*Work item*: Print each entry word for word without images.

═════ Records to use ═════

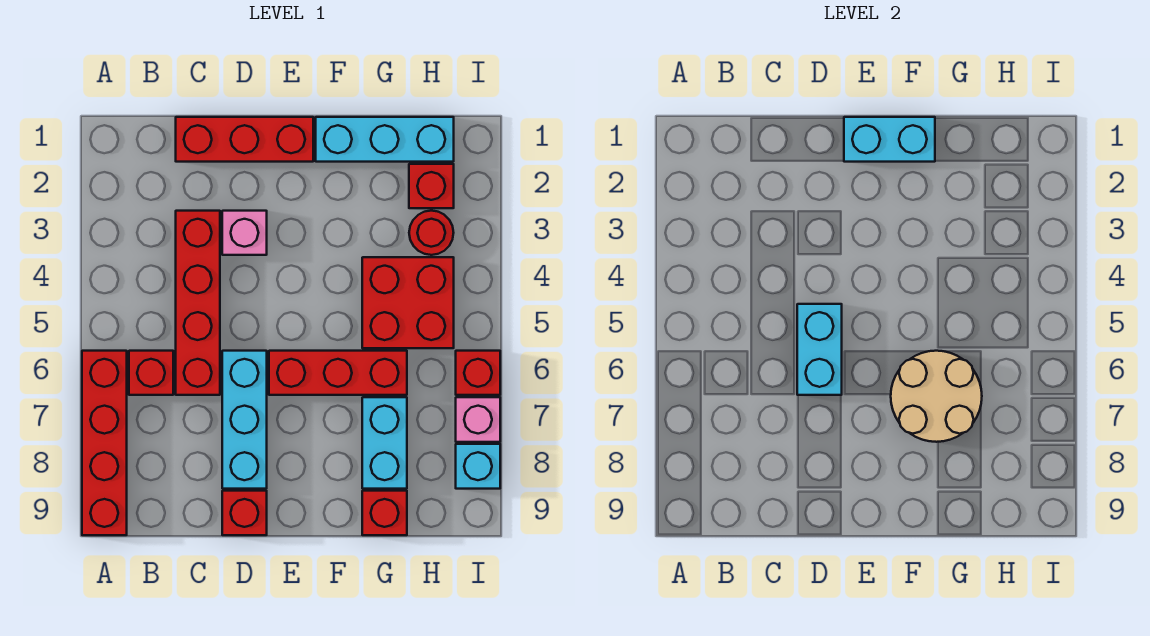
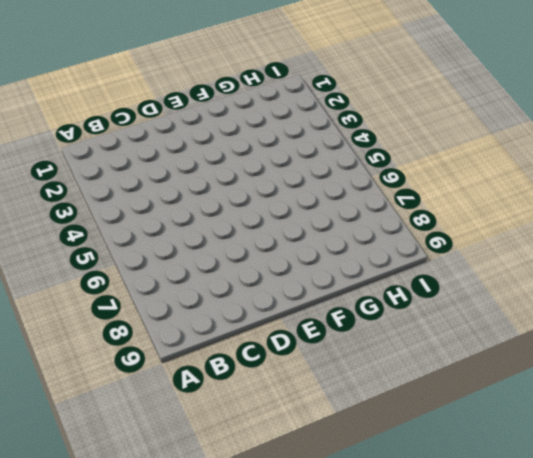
none -> red brick A6:A9 level 1
none -> red brick B6 level 1
none -> red brick C1:E1 level 1

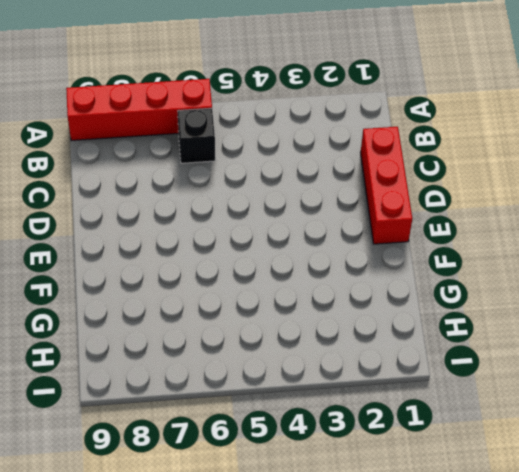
black brick B6 level 1 -> red brick B6 level 1
none -> red brick C3:C6 level 1
none -> pink brick D3 level 1
none -> cyan brick D6:D8 level 1

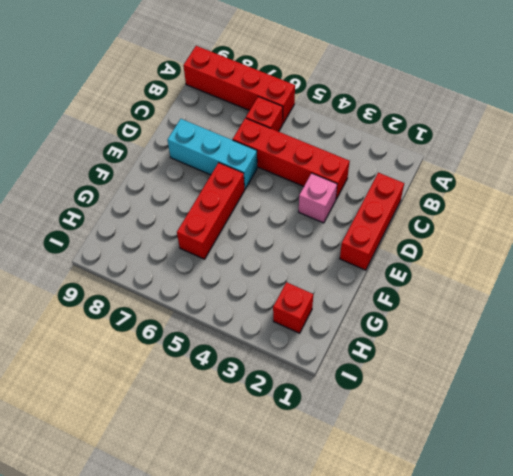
none -> red brick D9 level 1
none -> cyan brick F1:H1 level 1
none -> red brick G4:H5 level 1

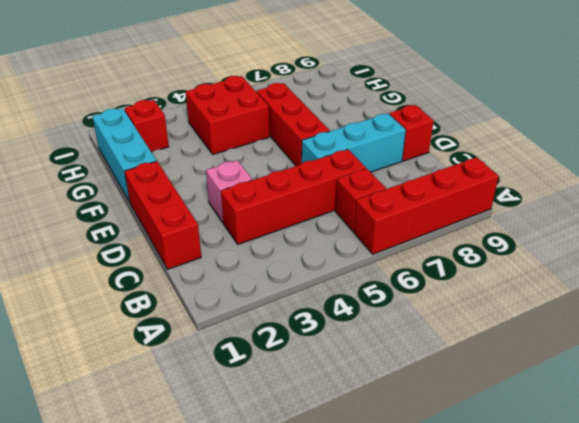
none -> cyan brick G7:G8 level 1
none -> red brick G9 level 1
none -> red round brick H3 level 1

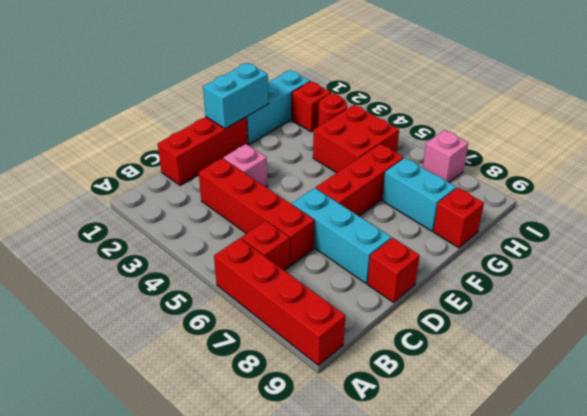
none -> red brick I6 level 1
none -> cyan brick I8 level 1
none -> cyan brick D5:D6 level 2

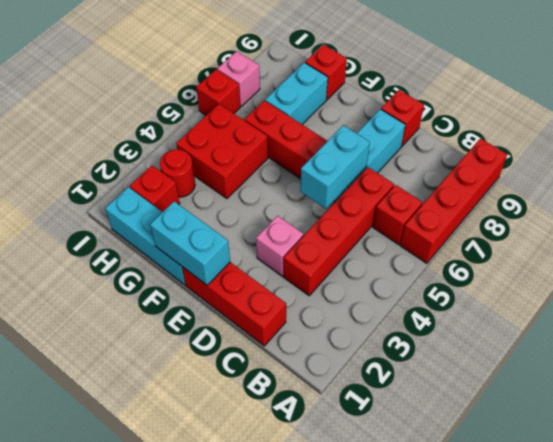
none -> cyan brick I8 level 1
none -> tan round brick F6:G7 level 2

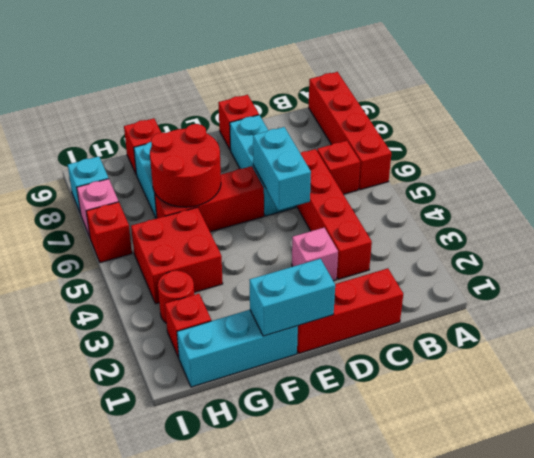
red round brick F6:G7 level 2 -> tan round brick F6:G7 level 2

═════

*Solution for this task*:
none -> red brick A6:A9 level 1
none -> red brick B6 level 1
none -> red brick C1:E1 level 1

black brick B6 level 1 -> red brick B6 level 1
none -> red brick C3:C6 level 1
none -> pink brick D3 level 1
none -> cyan brick D6:D8 level 1

none -> red brick D9 level 1
none -> cyan brick F1:H1 level 1
none -> red brick G4:H5 level 1

none -> cyan brick G7:G8 level 1
none -> red brick G9 level 1
none -> red round brick H3 level 1

none -> red brick I6 level 1
none -> cyan brick I8 level 1
none -> cyan brick D5:D6 level 2

none -> cyan brick I8 level 1
none -> tan round brick F6:G7 level 2

red round brick F6:G7 level 2 -> tan round brick F6:G7 level 2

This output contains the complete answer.